(Supplied information)

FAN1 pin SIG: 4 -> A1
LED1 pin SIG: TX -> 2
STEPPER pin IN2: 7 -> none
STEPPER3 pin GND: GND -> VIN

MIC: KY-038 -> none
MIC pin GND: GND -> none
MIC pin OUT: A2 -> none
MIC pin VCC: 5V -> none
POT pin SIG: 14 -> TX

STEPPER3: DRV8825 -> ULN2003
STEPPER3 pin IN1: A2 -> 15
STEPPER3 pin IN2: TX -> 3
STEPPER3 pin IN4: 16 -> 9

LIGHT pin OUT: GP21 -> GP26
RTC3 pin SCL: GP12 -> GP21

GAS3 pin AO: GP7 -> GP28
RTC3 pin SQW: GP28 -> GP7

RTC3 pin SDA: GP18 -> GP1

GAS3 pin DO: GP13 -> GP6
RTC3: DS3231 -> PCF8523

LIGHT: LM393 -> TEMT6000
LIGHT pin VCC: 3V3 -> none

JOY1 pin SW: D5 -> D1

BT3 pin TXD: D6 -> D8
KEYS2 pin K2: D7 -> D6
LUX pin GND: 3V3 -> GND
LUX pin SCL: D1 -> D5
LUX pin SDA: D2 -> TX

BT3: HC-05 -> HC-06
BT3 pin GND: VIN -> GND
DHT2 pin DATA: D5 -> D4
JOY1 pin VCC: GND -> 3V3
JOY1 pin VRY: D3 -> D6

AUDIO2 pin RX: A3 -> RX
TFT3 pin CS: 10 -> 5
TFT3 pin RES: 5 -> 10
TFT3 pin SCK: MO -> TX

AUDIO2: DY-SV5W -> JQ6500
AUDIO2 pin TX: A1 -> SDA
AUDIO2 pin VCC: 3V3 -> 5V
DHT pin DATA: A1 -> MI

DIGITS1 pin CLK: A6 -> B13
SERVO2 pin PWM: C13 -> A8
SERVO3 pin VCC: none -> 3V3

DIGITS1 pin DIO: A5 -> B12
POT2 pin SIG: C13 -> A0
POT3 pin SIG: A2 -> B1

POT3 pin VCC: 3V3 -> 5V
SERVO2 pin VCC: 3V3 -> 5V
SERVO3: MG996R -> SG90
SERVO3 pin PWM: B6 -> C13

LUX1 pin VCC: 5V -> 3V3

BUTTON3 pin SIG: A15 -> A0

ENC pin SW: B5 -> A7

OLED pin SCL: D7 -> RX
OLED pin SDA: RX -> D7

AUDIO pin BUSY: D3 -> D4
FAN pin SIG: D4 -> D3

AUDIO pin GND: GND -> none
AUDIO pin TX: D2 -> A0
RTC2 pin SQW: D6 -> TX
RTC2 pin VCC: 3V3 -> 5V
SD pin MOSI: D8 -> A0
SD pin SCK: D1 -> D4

(End Supplied information)

Try it
The entries above must be written out again exactly as they are.

Reply
FAN1 pin SIG: 4 -> A1
LED1 pin SIG: TX -> 2
STEPPER pin IN2: 7 -> none
STEPPER3 pin GND: GND -> VIN

MIC: KY-038 -> none
MIC pin GND: GND -> none
MIC pin OUT: A2 -> none
MIC pin VCC: 5V -> none
POT pin SIG: 14 -> TX

STEPPER3: DRV8825 -> ULN2003
STEPPER3 pin IN1: A2 -> 15
STEPPER3 pin IN2: TX -> 3
STEPPER3 pin IN4: 16 -> 9

LIGHT pin OUT: GP21 -> GP26
RTC3 pin SCL: GP12 -> GP21

GAS3 pin AO: GP7 -> GP28
RTC3 pin SQW: GP28 -> GP7

RTC3 pin SDA: GP18 -> GP1

GAS3 pin DO: GP13 -> GP6
RTC3: DS3231 -> PCF8523

LIGHT: LM393 -> TEMT6000
LIGHT pin VCC: 3V3 -> none

JOY1 pin SW: D5 -> D1

BT3 pin TXD: D6 -> D8
KEYS2 pin K2: D7 -> D6
LUX pin GND: 3V3 -> GND
LUX pin SCL: D1 -> D5
LUX pin SDA: D2 -> TX

BT3: HC-05 -> HC-06
BT3 pin GND: VIN -> GND
DHT2 pin DATA: D5 -> D4
JOY1 pin VCC: GND -> 3V3
JOY1 pin VRY: D3 -> D6

AUDIO2 pin RX: A3 -> RX
TFT3 pin CS: 10 -> 5
TFT3 pin RES: 5 -> 10
TFT3 pin SCK: MO -> TX

AUDIO2: DY-SV5W -> JQ6500
AUDIO2 pin TX: A1 -> SDA
AUDIO2 pin VCC: 3V3 -> 5V
DHT pin DATA: A1 -> MI

DIGITS1 pin CLK: A6 -> B13
SERVO2 pin PWM: C13 -> A8
SERVO3 pin VCC: none -> 3V3

DIGITS1 pin DIO: A5 -> B12
POT2 pin SIG: C13 -> A0
POT3 pin SIG: A2 -> B1

POT3 pin VCC: 3V3 -> 5V
SERVO2 pin VCC: 3V3 -> 5V
SERVO3: MG996R -> SG90
SERVO3 pin PWM: B6 -> C13

LUX1 pin VCC: 5V -> 3V3

BUTTON3 pin SIG: A15 -> A0

ENC pin SW: B5 -> A7

OLED pin SCL: D7 -> RX
OLED pin SDA: RX -> D7

AUDIO pin BUSY: D3 -> D4
FAN pin SIG: D4 -> D3

AUDIO pin GND: GND -> none
AUDIO pin TX: D2 -> A0
RTC2 pin SQW: D6 -> TX
RTC2 pin VCC: 3V3 -> 5V
SD pin MOSI: D8 -> A0
SD pin SCK: D1 -> D4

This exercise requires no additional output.